• [Request]
Each record that follows goes into your reply unchanged; the pictures do not.

• [Entries taken from a collection]
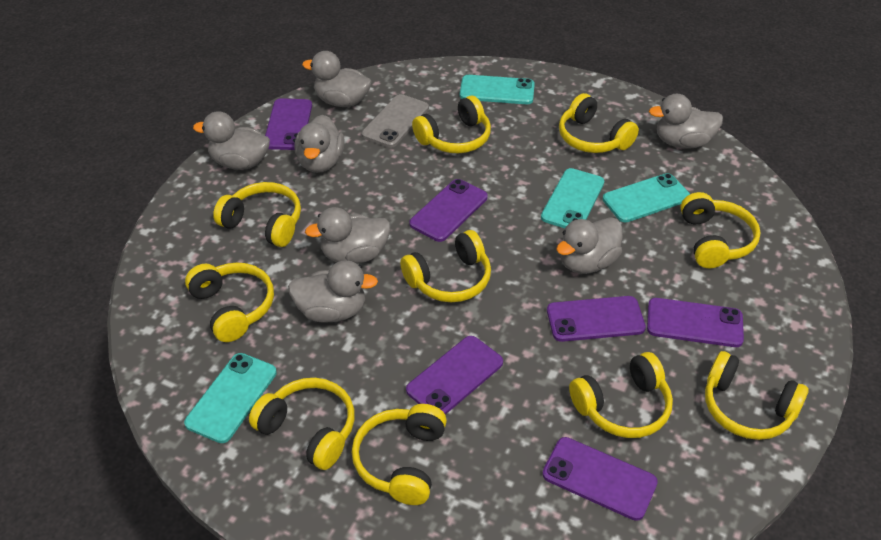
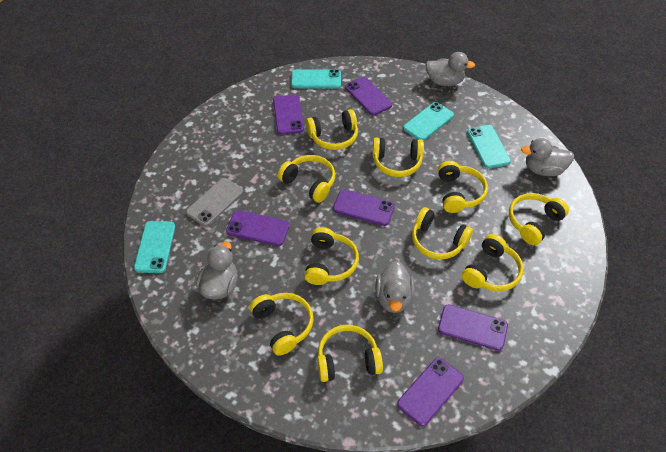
grey duck: [193,111,270,170] [288,260,378,322] [294,115,345,173] [302,51,372,107] [305,207,390,264] [556,217,623,274] [649,94,723,149] = 7 -> [196,242,238,299] [375,261,415,313] [425,52,475,86] [521,138,574,176] = 4

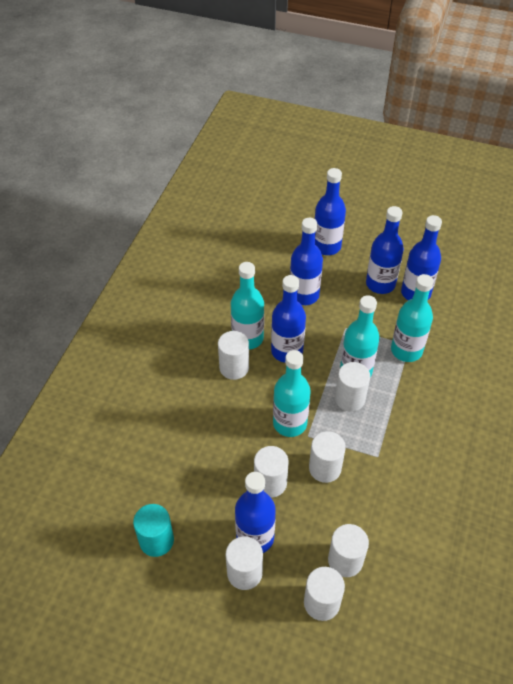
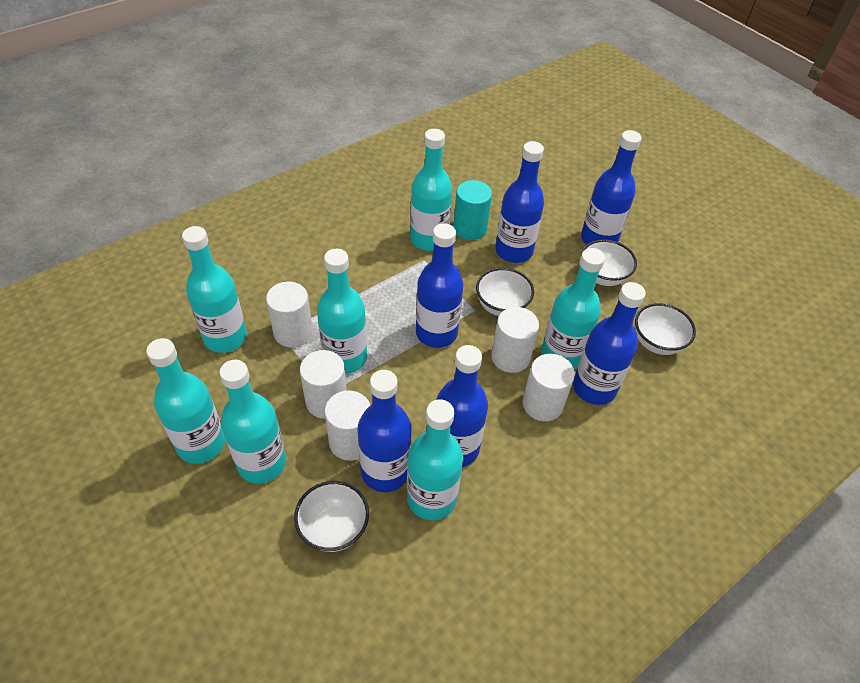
turquoise bottle: [231,262,264,350] [273,350,311,437] [340,295,380,377] [391,274,433,362] = 4 -> [146,338,225,464] [182,226,247,353] [219,360,286,484] [317,249,367,374] [407,399,463,520] [410,129,452,251] [541,248,605,369] = 7
white bowl: none = 0 -> [294,481,369,552] [476,268,534,316] [581,240,637,286] [635,303,696,355] = 4
white cylinder: [218,331,249,380] [226,536,263,590] [254,446,289,498] [304,567,345,621] [309,431,346,483] [328,524,369,577] [335,362,370,412] = 7 -> [266,282,313,347] [300,350,347,419] [324,390,371,461] [491,307,539,373] [522,354,575,421] = 5

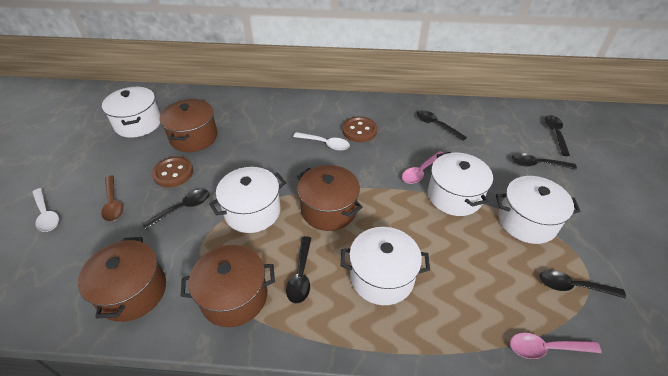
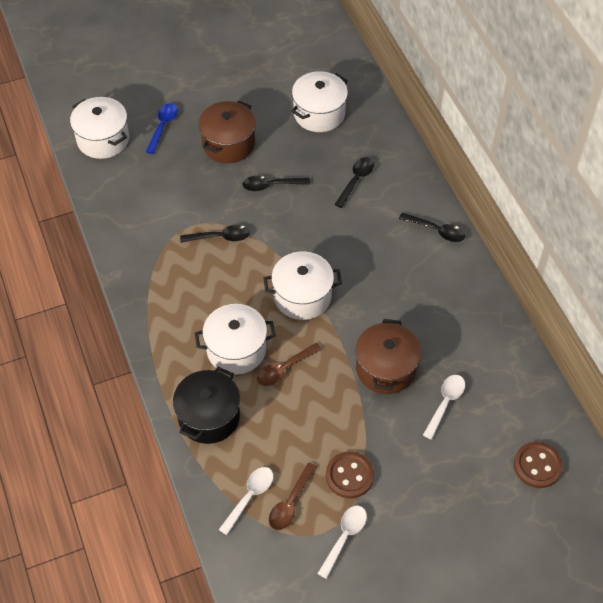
black pot: none = 0 -> [173,367,240,444] = 1
black spoon: [142,189,210,230] [286,236,311,303] [417,110,467,141] [512,153,577,169] [540,270,626,299] [545,115,570,156] = 6 -> [180,225,250,243] [242,176,310,191] [334,157,374,208] [399,213,465,242] = 4
blue spoon: none = 0 -> [146,103,178,154] = 1
brown pot: [78,237,166,322] [160,99,218,152] [181,245,275,327] [297,165,362,231] = 4 -> [198,100,256,163] [356,319,421,394] = 2
brown spoon: [101,175,123,222] = 1 -> [257,343,322,386] [269,463,317,530] = 2
pink spoon: [402,151,443,184] [510,333,602,359] = 2 -> none = 0
white pot: [102,87,161,138] [209,167,286,233] [341,227,430,305] [428,152,493,216] [496,176,581,244] = 5 -> [70,97,129,159] [195,304,276,375] [264,251,342,320] [291,71,348,132] = 4
white spoon: [32,188,59,232] [293,132,350,151] = 2 -> [219,467,273,535] [317,506,367,579] [423,375,465,440] = 3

• [Task answer]
grey duck: [193,111,270,170] [288,260,378,322] [294,115,345,173] [302,51,372,107] [305,207,390,264] [556,217,623,274] [649,94,723,149] = 7 -> [196,242,238,299] [375,261,415,313] [425,52,475,86] [521,138,574,176] = 4

turquoise bottle: [231,262,264,350] [273,350,311,437] [340,295,380,377] [391,274,433,362] = 4 -> [146,338,225,464] [182,226,247,353] [219,360,286,484] [317,249,367,374] [407,399,463,520] [410,129,452,251] [541,248,605,369] = 7
white bowl: none = 0 -> [294,481,369,552] [476,268,534,316] [581,240,637,286] [635,303,696,355] = 4
white cylinder: [218,331,249,380] [226,536,263,590] [254,446,289,498] [304,567,345,621] [309,431,346,483] [328,524,369,577] [335,362,370,412] = 7 -> [266,282,313,347] [300,350,347,419] [324,390,371,461] [491,307,539,373] [522,354,575,421] = 5

black pot: none = 0 -> [173,367,240,444] = 1
black spoon: [142,189,210,230] [286,236,311,303] [417,110,467,141] [512,153,577,169] [540,270,626,299] [545,115,570,156] = 6 -> [180,225,250,243] [242,176,310,191] [334,157,374,208] [399,213,465,242] = 4
blue spoon: none = 0 -> [146,103,178,154] = 1
brown pot: [78,237,166,322] [160,99,218,152] [181,245,275,327] [297,165,362,231] = 4 -> [198,100,256,163] [356,319,421,394] = 2
brown spoon: [101,175,123,222] = 1 -> [257,343,322,386] [269,463,317,530] = 2
pink spoon: [402,151,443,184] [510,333,602,359] = 2 -> none = 0
white pot: [102,87,161,138] [209,167,286,233] [341,227,430,305] [428,152,493,216] [496,176,581,244] = 5 -> [70,97,129,159] [195,304,276,375] [264,251,342,320] [291,71,348,132] = 4
white spoon: [32,188,59,232] [293,132,350,151] = 2 -> [219,467,273,535] [317,506,367,579] [423,375,465,440] = 3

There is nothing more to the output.